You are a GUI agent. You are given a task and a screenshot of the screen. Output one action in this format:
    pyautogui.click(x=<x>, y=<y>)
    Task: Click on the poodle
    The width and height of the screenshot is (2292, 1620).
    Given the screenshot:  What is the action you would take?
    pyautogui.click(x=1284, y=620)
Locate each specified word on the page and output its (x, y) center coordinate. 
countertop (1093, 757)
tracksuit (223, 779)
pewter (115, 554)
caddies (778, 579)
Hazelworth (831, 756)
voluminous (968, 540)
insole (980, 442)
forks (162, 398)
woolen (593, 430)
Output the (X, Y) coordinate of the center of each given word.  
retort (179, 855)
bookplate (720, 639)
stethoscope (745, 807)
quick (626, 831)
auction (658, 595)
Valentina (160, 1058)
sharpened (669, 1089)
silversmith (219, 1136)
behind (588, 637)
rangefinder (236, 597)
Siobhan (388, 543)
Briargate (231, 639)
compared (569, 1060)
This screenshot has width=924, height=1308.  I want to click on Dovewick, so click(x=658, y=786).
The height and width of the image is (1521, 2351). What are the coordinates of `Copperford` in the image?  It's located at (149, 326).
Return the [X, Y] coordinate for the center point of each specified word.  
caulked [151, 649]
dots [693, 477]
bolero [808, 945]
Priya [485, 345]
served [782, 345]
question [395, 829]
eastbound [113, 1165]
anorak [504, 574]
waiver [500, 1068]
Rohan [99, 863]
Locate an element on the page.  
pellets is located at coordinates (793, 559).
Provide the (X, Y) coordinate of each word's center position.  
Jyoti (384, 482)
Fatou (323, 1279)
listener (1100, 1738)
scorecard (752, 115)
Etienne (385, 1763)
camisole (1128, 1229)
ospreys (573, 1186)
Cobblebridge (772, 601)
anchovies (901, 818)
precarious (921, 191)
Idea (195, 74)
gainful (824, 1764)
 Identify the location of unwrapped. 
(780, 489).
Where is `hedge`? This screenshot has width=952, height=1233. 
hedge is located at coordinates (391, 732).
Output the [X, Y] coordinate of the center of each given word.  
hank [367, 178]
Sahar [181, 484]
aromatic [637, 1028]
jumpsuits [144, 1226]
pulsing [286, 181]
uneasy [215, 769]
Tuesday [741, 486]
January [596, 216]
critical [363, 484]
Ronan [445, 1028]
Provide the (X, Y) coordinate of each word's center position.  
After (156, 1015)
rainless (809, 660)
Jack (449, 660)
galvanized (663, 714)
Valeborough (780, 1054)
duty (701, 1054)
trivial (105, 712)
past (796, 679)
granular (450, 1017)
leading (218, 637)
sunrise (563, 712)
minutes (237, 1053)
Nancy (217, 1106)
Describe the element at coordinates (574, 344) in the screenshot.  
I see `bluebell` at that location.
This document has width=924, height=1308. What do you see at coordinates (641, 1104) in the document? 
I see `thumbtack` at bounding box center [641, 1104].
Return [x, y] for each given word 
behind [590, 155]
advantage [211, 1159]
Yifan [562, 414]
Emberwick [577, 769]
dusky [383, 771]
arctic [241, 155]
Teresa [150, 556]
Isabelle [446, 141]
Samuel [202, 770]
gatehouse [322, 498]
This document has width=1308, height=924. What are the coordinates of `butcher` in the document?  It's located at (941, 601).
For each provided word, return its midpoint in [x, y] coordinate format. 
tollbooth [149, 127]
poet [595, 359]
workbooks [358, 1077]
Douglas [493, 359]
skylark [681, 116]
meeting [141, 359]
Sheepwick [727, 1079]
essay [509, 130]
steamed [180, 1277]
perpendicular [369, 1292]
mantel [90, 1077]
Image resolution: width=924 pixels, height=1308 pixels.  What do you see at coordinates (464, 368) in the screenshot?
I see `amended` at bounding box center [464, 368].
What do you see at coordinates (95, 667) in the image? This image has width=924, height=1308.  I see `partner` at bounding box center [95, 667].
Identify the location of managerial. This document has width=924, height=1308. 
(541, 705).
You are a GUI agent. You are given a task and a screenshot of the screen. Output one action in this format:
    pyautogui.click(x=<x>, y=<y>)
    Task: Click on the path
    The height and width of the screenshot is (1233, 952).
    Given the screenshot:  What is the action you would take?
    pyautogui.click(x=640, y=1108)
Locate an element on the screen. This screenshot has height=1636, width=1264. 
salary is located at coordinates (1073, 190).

**REQUIREMENT**
Rewrite the lines from the one containing "Output the (X, Y)" through the one containing "hedge is located at coordinates (391, 732).", inclusive, as a numbered list with blank lines omitted.

**RESPONSE**
1. Output the (X, Y) coordinate of the center of each given word.  
2. retort (179, 855)
3. bookplate (720, 639)
4. stethoscope (745, 807)
5. quick (626, 831)
6. auction (658, 595)
7. Valentina (160, 1058)
8. sharpened (669, 1089)
9. silversmith (219, 1136)
10. behind (588, 637)
11. rangefinder (236, 597)
12. Siobhan (388, 543)
13. Briargate (231, 639)
14. compared (569, 1060)
15. This screenshot has width=924, height=1308.  I want to click on Dovewick, so click(x=658, y=786).
16. The height and width of the image is (1521, 2351). What are the coordinates of `Copperford` in the image?  It's located at (149, 326).
17. Return the [X, Y] coordinate for the center point of each specified word.  
18. caulked [151, 649]
19. dots [693, 477]
20. bolero [808, 945]
21. Priya [485, 345]
22. served [782, 345]
23. question [395, 829]
24. eastbound [113, 1165]
25. anorak [504, 574]
26. waiver [500, 1068]
27. Rohan [99, 863]
28. Locate an element on the page.  
29. pellets is located at coordinates (793, 559).
30. Provide the (X, Y) coordinate of each word's center position.  
31. Jyoti (384, 482)
32. Fatou (323, 1279)
33. listener (1100, 1738)
34. scorecard (752, 115)
35. Etienne (385, 1763)
36. camisole (1128, 1229)
37. ospreys (573, 1186)
38. Cobblebridge (772, 601)
39. anchovies (901, 818)
40. precarious (921, 191)
41. Idea (195, 74)
42. gainful (824, 1764)
43.  Identify the location of unwrapped. 
44. (780, 489).
45. Where is `hedge`? This screenshot has width=952, height=1233. 
46. hedge is located at coordinates (391, 732).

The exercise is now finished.